▶ [Task objective]:
Reproduce exactly, with no other output, every line of the data below from the line containing "D8: LED (A LED, K" to the end, inclusive.
(Available records)
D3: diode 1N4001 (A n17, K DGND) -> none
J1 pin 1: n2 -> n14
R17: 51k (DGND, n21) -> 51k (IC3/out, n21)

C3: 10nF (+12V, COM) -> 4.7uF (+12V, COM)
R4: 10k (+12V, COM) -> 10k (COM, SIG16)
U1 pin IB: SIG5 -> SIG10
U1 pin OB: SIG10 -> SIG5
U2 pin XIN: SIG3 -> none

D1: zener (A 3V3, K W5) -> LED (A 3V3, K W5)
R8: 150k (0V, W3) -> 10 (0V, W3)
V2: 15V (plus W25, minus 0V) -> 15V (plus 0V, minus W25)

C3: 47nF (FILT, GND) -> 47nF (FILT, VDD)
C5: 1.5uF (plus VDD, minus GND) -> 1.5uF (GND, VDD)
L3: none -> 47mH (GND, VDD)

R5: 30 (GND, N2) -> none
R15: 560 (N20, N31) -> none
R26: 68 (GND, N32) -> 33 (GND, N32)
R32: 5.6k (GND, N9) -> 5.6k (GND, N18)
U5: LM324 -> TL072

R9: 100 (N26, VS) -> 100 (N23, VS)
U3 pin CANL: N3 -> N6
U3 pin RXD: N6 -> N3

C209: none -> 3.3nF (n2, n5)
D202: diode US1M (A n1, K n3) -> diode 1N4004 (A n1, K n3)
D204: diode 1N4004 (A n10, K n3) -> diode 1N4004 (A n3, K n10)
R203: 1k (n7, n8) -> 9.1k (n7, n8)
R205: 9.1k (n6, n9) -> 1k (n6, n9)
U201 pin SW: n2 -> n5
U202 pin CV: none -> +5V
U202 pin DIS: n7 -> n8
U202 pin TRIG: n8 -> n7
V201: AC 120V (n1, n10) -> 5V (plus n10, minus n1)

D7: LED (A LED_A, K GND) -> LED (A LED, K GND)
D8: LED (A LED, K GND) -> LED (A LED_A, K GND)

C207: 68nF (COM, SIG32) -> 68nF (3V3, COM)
(End Available records)
▶ [Expected answer]:
D8: LED (A LED, K GND) -> LED (A LED_A, K GND)

C207: 68nF (COM, SIG32) -> 68nF (3V3, COM)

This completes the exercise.